(Information provided)

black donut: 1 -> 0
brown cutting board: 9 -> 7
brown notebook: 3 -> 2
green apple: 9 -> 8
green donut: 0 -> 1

(End Information provided)
(Information provided)

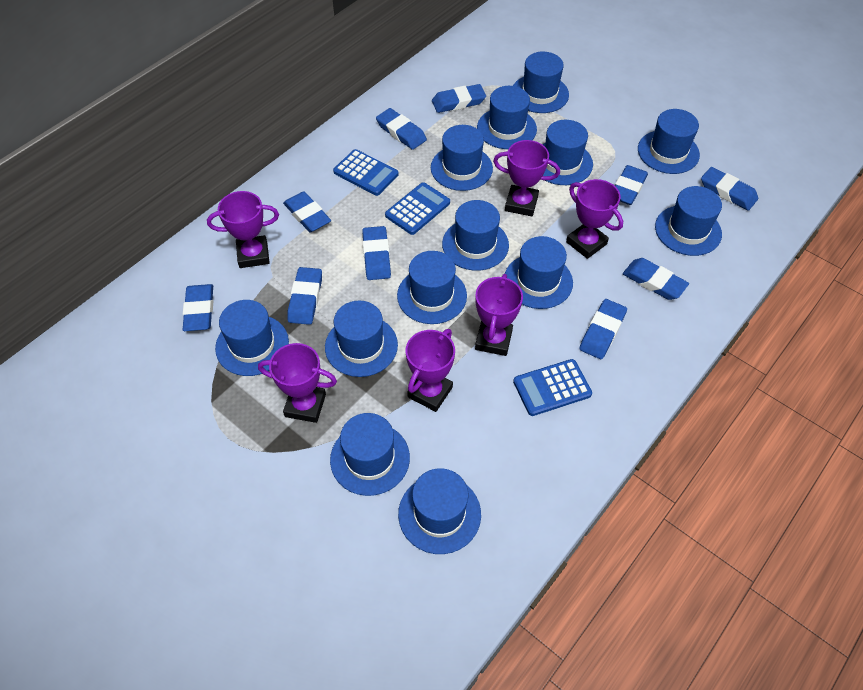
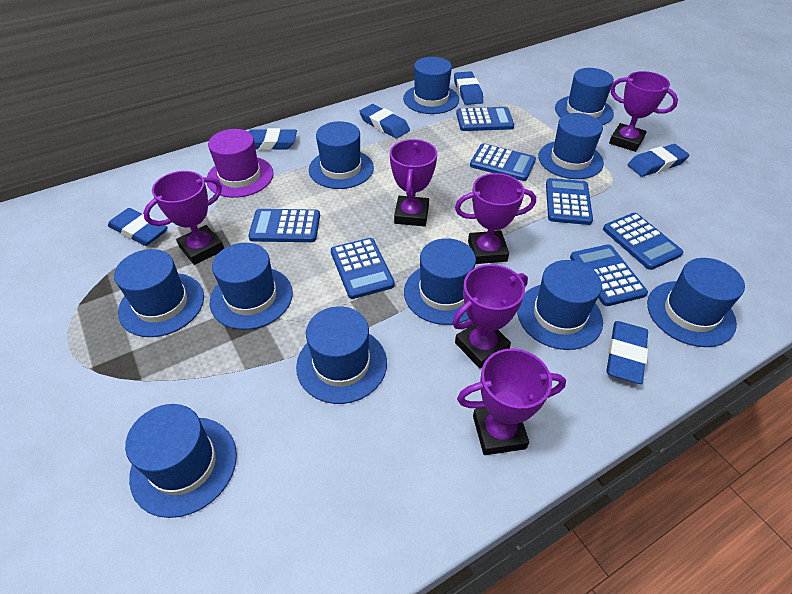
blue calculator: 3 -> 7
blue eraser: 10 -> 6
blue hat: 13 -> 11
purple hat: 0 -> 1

(End Information provided)
(Information provided)

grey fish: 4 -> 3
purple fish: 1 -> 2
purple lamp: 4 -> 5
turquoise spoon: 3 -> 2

(End Information provided)

**Exercise objective**
Show every line of the data that includes the string "purple".

**Result of the exercise**
purple hat: 0 -> 1
purple fish: 1 -> 2
purple lamp: 4 -> 5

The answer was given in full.